*** SUPPLIED MATERIAL ***

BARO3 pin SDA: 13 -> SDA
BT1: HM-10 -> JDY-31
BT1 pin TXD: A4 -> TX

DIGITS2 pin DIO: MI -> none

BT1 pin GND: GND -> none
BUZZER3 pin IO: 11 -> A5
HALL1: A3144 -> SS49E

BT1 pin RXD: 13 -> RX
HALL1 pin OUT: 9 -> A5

*** End of SUPPLIED MATERIAL ***

EXERCISE DIRECTIONS.
The number of lines in the data holding the string "none" is the whole answer.

RESPONSE AREA.
2